» Exercise details: Return exactly the lines of the records below, starting at the line that contains "C116: 10nF (FILT, SIG3) -> 10nF (COM, FILT)" and ending at the line that contains "R109: 22k (CMP, VDD) -> none", with both of those lines kept.

» Source data:

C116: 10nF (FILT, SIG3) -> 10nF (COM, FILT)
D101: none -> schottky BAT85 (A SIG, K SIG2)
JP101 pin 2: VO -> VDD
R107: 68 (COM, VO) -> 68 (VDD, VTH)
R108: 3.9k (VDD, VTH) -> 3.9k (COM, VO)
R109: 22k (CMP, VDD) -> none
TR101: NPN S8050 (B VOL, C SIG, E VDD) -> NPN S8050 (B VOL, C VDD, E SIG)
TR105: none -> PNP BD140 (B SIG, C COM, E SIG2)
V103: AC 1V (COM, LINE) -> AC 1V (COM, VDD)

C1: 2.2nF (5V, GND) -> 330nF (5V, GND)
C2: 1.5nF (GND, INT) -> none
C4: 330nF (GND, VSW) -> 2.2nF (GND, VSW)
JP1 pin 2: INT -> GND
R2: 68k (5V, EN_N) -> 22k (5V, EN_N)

==

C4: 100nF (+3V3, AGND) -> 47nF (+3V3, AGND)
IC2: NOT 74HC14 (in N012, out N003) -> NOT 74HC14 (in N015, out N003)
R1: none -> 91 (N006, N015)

» Result below:
C116: 10nF (FILT, SIG3) -> 10nF (COM, FILT)
D101: none -> schottky BAT85 (A SIG, K SIG2)
JP101 pin 2: VO -> VDD
R107: 68 (COM, VO) -> 68 (VDD, VTH)
R108: 3.9k (VDD, VTH) -> 3.9k (COM, VO)
R109: 22k (CMP, VDD) -> none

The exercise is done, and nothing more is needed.